Brief> Pull out the stretch of the material below from its first line through the line containing "Jaworze [69, 484]", and reproduce every line in it without any change.

--- begin Source records ---

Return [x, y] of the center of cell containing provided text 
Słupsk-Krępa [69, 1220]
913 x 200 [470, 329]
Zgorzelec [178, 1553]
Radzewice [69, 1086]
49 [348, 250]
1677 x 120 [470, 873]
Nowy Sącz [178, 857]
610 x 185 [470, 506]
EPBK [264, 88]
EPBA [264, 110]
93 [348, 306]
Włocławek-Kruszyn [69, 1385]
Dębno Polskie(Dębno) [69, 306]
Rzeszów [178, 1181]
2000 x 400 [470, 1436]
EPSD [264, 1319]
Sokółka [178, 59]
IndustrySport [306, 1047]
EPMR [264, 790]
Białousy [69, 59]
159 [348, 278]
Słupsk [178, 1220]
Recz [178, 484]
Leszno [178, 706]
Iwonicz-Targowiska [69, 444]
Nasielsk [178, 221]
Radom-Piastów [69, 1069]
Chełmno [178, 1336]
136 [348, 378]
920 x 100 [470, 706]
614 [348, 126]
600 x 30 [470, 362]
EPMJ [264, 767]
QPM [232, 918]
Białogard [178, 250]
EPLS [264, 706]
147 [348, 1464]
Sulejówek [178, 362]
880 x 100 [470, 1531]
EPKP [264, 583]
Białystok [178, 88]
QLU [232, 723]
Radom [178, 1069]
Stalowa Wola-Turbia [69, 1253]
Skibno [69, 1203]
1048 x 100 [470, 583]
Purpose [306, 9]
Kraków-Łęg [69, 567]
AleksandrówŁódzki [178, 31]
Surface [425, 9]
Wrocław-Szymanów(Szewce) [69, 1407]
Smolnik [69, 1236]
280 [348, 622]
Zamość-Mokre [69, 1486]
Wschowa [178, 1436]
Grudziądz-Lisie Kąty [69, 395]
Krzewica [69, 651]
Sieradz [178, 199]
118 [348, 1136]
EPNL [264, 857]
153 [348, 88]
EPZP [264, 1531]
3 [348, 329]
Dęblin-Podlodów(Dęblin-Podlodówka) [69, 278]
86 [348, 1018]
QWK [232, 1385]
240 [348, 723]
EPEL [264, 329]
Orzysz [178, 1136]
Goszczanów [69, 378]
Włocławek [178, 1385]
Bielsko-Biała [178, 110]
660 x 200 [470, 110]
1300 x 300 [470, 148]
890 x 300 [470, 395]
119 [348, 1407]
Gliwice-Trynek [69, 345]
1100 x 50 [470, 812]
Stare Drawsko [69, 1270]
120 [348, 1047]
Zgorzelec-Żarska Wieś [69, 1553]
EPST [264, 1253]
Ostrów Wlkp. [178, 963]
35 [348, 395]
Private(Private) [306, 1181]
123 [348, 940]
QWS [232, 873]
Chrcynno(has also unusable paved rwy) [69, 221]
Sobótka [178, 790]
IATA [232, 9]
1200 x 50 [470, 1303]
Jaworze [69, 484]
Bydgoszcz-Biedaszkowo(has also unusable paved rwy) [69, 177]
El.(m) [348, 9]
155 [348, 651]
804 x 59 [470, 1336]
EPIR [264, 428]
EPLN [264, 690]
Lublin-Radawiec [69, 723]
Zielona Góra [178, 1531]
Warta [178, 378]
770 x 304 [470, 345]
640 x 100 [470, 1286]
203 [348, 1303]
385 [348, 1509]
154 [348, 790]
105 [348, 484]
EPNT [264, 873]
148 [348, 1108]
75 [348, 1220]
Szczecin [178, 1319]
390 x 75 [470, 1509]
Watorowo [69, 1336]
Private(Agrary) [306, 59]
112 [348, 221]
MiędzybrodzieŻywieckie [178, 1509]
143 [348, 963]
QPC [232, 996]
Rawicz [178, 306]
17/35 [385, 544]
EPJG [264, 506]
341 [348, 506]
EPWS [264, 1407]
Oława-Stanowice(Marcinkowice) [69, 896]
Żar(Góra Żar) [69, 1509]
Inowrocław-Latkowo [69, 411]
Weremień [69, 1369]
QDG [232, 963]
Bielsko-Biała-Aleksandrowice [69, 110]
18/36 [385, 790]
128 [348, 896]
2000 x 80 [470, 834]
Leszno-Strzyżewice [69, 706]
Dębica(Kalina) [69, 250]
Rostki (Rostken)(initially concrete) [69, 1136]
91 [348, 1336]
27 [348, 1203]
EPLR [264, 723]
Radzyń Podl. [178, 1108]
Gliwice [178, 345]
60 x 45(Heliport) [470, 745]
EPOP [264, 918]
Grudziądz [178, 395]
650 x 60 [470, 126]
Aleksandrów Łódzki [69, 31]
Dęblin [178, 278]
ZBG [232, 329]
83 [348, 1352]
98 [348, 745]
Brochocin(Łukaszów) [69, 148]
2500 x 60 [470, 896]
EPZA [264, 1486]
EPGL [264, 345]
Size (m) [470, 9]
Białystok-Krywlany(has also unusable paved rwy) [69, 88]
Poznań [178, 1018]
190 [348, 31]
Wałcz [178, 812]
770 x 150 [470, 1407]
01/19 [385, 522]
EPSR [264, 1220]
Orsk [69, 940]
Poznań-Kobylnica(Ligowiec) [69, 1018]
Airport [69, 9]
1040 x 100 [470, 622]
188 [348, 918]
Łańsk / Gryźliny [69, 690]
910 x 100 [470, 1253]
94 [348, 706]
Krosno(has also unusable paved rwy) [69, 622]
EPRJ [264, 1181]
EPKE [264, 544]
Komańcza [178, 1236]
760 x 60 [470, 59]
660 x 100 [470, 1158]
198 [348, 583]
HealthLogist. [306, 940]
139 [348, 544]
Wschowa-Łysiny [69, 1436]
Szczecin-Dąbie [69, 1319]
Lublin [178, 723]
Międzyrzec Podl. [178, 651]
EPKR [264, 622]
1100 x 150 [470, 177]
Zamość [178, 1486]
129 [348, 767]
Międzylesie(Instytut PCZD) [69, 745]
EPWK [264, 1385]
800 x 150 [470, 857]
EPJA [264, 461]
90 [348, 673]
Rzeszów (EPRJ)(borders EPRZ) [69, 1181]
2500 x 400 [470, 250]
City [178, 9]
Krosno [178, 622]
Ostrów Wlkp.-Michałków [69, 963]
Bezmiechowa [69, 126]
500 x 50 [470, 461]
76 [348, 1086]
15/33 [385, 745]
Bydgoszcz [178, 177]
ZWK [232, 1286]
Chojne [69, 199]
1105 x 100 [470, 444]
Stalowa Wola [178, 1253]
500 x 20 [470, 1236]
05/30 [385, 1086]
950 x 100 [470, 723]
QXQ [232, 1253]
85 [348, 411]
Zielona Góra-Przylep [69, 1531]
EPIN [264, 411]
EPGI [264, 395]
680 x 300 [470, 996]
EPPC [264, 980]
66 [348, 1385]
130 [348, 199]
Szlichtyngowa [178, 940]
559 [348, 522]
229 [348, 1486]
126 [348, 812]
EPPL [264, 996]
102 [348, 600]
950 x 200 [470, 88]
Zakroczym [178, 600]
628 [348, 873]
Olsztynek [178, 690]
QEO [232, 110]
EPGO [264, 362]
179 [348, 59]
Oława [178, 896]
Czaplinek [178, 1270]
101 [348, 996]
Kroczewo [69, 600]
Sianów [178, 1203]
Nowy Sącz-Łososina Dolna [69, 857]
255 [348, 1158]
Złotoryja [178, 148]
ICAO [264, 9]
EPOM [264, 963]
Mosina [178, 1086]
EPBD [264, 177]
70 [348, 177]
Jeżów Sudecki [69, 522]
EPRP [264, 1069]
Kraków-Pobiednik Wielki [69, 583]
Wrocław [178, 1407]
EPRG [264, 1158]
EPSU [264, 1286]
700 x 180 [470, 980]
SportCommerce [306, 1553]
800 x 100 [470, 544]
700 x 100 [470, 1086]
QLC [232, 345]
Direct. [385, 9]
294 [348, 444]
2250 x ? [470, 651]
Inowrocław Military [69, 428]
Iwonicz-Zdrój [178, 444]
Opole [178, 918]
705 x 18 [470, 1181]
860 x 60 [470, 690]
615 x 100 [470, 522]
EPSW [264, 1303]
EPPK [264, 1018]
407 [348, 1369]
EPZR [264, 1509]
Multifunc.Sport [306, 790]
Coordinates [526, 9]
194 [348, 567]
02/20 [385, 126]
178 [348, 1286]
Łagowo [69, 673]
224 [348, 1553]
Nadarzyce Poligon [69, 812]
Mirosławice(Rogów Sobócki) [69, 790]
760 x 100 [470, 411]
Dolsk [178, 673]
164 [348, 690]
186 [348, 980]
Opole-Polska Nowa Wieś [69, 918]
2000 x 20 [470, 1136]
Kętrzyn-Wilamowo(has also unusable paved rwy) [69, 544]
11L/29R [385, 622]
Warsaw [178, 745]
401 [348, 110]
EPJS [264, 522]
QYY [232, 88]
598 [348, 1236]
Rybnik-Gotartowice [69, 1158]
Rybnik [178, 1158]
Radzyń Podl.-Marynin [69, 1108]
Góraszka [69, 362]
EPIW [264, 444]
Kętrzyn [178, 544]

--- end Source records ---

Solution to this problem>
Return [x, y] of the center of cell containing provided text 
Słupsk-Krępa [69, 1220]
913 x 200 [470, 329]
Zgorzelec [178, 1553]
Radzewice [69, 1086]
49 [348, 250]
1677 x 120 [470, 873]
Nowy Sącz [178, 857]
610 x 185 [470, 506]
EPBK [264, 88]
EPBA [264, 110]
93 [348, 306]
Włocławek-Kruszyn [69, 1385]
Dębno Polskie(Dębno) [69, 306]
Rzeszów [178, 1181]
2000 x 400 [470, 1436]
EPSD [264, 1319]
Sokółka [178, 59]
IndustrySport [306, 1047]
EPMR [264, 790]
Białousy [69, 59]
159 [348, 278]
Słupsk [178, 1220]
Recz [178, 484]
Leszno [178, 706]
Iwonicz-Targowiska [69, 444]
Nasielsk [178, 221]
Radom-Piastów [69, 1069]
Chełmno [178, 1336]
136 [348, 378]
920 x 100 [470, 706]
614 [348, 126]
600 x 30 [470, 362]
EPMJ [264, 767]
QPM [232, 918]
Białogard [178, 250]
EPLS [264, 706]
147 [348, 1464]
Sulejówek [178, 362]
880 x 100 [470, 1531]
EPKP [264, 583]
Białystok [178, 88]
QLU [232, 723]
Radom [178, 1069]
Stalowa Wola-Turbia [69, 1253]
Skibno [69, 1203]
1048 x 100 [470, 583]
Purpose [306, 9]
Kraków-Łęg [69, 567]
AleksandrówŁódzki [178, 31]
Surface [425, 9]
Wrocław-Szymanów(Szewce) [69, 1407]
Smolnik [69, 1236]
280 [348, 622]
Zamość-Mokre [69, 1486]
Wschowa [178, 1436]
Grudziądz-Lisie Kąty [69, 395]
Krzewica [69, 651]
Sieradz [178, 199]
118 [348, 1136]
EPNL [264, 857]
153 [348, 88]
EPZP [264, 1531]
3 [348, 329]
Dęblin-Podlodów(Dęblin-Podlodówka) [69, 278]
86 [348, 1018]
QWK [232, 1385]
240 [348, 723]
EPEL [264, 329]
Orzysz [178, 1136]
Goszczanów [69, 378]
Włocławek [178, 1385]
Bielsko-Biała [178, 110]
660 x 200 [470, 110]
1300 x 300 [470, 148]
890 x 300 [470, 395]
119 [348, 1407]
Gliwice-Trynek [69, 345]
1100 x 50 [470, 812]
Stare Drawsko [69, 1270]
120 [348, 1047]
Zgorzelec-Żarska Wieś [69, 1553]
EPST [264, 1253]
Ostrów Wlkp. [178, 963]
35 [348, 395]
Private(Private) [306, 1181]
123 [348, 940]
QWS [232, 873]
Chrcynno(has also unusable paved rwy) [69, 221]
Sobótka [178, 790]
IATA [232, 9]
1200 x 50 [470, 1303]
Jaworze [69, 484]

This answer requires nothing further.